Reproduce every one of the items below word for word, with no changes of any kind.
[[ Data under study, beginning ]]
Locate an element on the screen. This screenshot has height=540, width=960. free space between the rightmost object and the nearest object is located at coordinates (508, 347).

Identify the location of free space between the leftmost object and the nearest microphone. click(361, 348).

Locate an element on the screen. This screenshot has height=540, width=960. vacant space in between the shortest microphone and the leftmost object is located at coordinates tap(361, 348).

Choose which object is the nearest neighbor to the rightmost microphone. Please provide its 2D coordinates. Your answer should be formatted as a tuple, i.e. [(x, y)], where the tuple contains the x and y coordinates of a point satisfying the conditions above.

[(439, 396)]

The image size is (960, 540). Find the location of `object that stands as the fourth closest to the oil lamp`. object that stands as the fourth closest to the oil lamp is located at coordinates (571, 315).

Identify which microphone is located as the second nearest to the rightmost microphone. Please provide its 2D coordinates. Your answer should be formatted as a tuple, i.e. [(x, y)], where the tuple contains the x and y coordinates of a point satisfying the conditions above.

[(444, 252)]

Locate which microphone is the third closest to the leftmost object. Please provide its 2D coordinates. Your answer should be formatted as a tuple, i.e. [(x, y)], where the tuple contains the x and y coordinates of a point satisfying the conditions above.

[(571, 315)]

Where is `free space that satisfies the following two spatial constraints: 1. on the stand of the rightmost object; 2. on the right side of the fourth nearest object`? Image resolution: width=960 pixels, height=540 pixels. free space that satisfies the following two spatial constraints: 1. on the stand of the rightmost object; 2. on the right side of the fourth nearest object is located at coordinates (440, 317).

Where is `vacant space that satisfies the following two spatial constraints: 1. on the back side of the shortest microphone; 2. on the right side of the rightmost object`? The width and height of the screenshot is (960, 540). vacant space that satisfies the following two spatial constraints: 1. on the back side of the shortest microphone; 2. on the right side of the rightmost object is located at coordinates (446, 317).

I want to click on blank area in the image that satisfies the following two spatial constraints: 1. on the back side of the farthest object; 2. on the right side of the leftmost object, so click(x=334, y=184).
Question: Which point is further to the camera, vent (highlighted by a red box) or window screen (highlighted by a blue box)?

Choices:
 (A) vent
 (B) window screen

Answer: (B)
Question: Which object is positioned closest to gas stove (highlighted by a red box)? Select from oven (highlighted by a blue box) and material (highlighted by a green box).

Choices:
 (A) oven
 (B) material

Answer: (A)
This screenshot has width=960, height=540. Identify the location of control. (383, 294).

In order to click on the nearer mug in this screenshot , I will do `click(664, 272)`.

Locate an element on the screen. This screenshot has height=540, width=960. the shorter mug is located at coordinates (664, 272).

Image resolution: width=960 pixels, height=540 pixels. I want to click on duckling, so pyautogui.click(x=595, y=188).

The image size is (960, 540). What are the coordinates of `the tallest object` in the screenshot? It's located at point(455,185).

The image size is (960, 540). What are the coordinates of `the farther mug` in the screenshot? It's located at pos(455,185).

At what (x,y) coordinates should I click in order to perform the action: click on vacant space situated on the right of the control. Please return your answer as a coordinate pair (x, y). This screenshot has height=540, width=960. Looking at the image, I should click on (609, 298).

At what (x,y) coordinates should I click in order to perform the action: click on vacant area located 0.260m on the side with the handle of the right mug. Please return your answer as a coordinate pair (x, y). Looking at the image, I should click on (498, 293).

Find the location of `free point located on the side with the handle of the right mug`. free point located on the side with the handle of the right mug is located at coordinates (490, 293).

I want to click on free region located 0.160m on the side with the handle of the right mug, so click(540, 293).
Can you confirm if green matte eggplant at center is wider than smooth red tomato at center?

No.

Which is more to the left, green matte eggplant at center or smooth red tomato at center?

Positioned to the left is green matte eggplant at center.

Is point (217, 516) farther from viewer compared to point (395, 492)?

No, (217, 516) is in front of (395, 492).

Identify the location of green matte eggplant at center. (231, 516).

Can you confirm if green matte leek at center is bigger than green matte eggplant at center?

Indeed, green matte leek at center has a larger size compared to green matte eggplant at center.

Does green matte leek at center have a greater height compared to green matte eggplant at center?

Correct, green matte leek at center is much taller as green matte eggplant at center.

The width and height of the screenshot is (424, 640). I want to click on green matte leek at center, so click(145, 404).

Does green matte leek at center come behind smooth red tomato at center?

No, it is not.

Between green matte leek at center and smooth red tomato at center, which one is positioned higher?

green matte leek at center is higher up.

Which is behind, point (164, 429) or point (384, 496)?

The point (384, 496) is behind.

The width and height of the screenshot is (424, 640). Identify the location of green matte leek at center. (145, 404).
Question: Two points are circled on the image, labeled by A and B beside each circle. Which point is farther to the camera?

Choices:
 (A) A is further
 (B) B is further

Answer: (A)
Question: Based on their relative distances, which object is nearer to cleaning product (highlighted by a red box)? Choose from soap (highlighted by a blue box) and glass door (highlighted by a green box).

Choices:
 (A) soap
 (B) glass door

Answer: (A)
[[ Data under study, end ]]
The answer:
Locate an element on the screen. This screenshot has height=540, width=960. free space between the rightmost object and the nearest object is located at coordinates (508, 347).

Identify the location of free space between the leftmost object and the nearest microphone. click(361, 348).

Locate an element on the screen. This screenshot has height=540, width=960. vacant space in between the shortest microphone and the leftmost object is located at coordinates tap(361, 348).

Choose which object is the nearest neighbor to the rightmost microphone. Please provide its 2D coordinates. Your answer should be formatted as a tuple, i.e. [(x, y)], where the tuple contains the x and y coordinates of a point satisfying the conditions above.

[(439, 396)]

The image size is (960, 540). Find the location of `object that stands as the fourth closest to the oil lamp`. object that stands as the fourth closest to the oil lamp is located at coordinates (571, 315).

Identify which microphone is located as the second nearest to the rightmost microphone. Please provide its 2D coordinates. Your answer should be formatted as a tuple, i.e. [(x, y)], where the tuple contains the x and y coordinates of a point satisfying the conditions above.

[(444, 252)]

Locate which microphone is the third closest to the leftmost object. Please provide its 2D coordinates. Your answer should be formatted as a tuple, i.e. [(x, y)], where the tuple contains the x and y coordinates of a point satisfying the conditions above.

[(571, 315)]

Where is `free space that satisfies the following two spatial constraints: 1. on the stand of the rightmost object; 2. on the right side of the fourth nearest object`? Image resolution: width=960 pixels, height=540 pixels. free space that satisfies the following two spatial constraints: 1. on the stand of the rightmost object; 2. on the right side of the fourth nearest object is located at coordinates (440, 317).

Where is `vacant space that satisfies the following two spatial constraints: 1. on the back side of the shortest microphone; 2. on the right side of the rightmost object`? The width and height of the screenshot is (960, 540). vacant space that satisfies the following two spatial constraints: 1. on the back side of the shortest microphone; 2. on the right side of the rightmost object is located at coordinates (446, 317).

I want to click on blank area in the image that satisfies the following two spatial constraints: 1. on the back side of the farthest object; 2. on the right side of the leftmost object, so click(x=334, y=184).
Question: Which point is further to the camera, vent (highlighted by a red box) or window screen (highlighted by a blue box)?

Choices:
 (A) vent
 (B) window screen

Answer: (B)
Question: Which object is positioned closest to gas stove (highlighted by a red box)? Select from oven (highlighted by a blue box) and material (highlighted by a green box).

Choices:
 (A) oven
 (B) material

Answer: (A)
This screenshot has width=960, height=540. Identify the location of control. (383, 294).

In order to click on the nearer mug in this screenshot , I will do `click(664, 272)`.

Locate an element on the screen. This screenshot has height=540, width=960. the shorter mug is located at coordinates (664, 272).

Image resolution: width=960 pixels, height=540 pixels. I want to click on duckling, so pyautogui.click(x=595, y=188).

The image size is (960, 540). What are the coordinates of `the tallest object` in the screenshot? It's located at point(455,185).

The image size is (960, 540). What are the coordinates of `the farther mug` in the screenshot? It's located at pos(455,185).

At what (x,y) coordinates should I click in order to perform the action: click on vacant space situated on the right of the control. Please return your answer as a coordinate pair (x, y). This screenshot has height=540, width=960. Looking at the image, I should click on (609, 298).

At what (x,y) coordinates should I click in order to perform the action: click on vacant area located 0.260m on the side with the handle of the right mug. Please return your answer as a coordinate pair (x, y). Looking at the image, I should click on (498, 293).

Find the location of `free point located on the side with the handle of the right mug`. free point located on the side with the handle of the right mug is located at coordinates (490, 293).

I want to click on free region located 0.160m on the side with the handle of the right mug, so click(540, 293).
Can you confirm if green matte eggplant at center is wider than smooth red tomato at center?

No.

Which is more to the left, green matte eggplant at center or smooth red tomato at center?

Positioned to the left is green matte eggplant at center.

Is point (217, 516) farther from viewer compared to point (395, 492)?

No, (217, 516) is in front of (395, 492).

Identify the location of green matte eggplant at center. (231, 516).

Can you confirm if green matte leek at center is bigger than green matte eggplant at center?

Indeed, green matte leek at center has a larger size compared to green matte eggplant at center.

Does green matte leek at center have a greater height compared to green matte eggplant at center?

Correct, green matte leek at center is much taller as green matte eggplant at center.

The width and height of the screenshot is (424, 640). I want to click on green matte leek at center, so click(145, 404).

Does green matte leek at center come behind smooth red tomato at center?

No, it is not.

Between green matte leek at center and smooth red tomato at center, which one is positioned higher?

green matte leek at center is higher up.

Which is behind, point (164, 429) or point (384, 496)?

The point (384, 496) is behind.

The width and height of the screenshot is (424, 640). Identify the location of green matte leek at center. (145, 404).
Question: Two points are circled on the image, labeled by A and B beside each circle. Which point is farther to the camera?

Choices:
 (A) A is further
 (B) B is further

Answer: (A)
Question: Based on their relative distances, which object is nearer to cleaning product (highlighted by a red box)? Choose from soap (highlighted by a blue box) and glass door (highlighted by a green box).

Choices:
 (A) soap
 (B) glass door

Answer: (A)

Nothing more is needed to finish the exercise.